*Exercise prompt*:
Give the records again in full, exactly as they appear.

[Shape position tracking data]
····················

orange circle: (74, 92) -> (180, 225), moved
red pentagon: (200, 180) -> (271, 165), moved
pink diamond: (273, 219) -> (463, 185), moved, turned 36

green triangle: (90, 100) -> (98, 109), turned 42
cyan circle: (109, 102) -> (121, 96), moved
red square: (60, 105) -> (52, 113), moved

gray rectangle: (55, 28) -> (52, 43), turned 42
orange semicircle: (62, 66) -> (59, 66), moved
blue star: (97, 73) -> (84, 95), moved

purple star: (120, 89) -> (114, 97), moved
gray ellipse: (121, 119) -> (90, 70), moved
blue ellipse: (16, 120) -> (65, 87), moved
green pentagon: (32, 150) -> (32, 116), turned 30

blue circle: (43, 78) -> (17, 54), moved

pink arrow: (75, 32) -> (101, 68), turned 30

····················

*Response area*:
orange circle: (74, 92) -> (180, 225), moved
red pentagon: (200, 180) -> (271, 165), moved
pink diamond: (273, 219) -> (463, 185), moved, turned 36

green triangle: (90, 100) -> (98, 109), turned 42
cyan circle: (109, 102) -> (121, 96), moved
red square: (60, 105) -> (52, 113), moved

gray rectangle: (55, 28) -> (52, 43), turned 42
orange semicircle: (62, 66) -> (59, 66), moved
blue star: (97, 73) -> (84, 95), moved

purple star: (120, 89) -> (114, 97), moved
gray ellipse: (121, 119) -> (90, 70), moved
blue ellipse: (16, 120) -> (65, 87), moved
green pentagon: (32, 150) -> (32, 116), turned 30

blue circle: (43, 78) -> (17, 54), moved

pink arrow: (75, 32) -> (101, 68), turned 30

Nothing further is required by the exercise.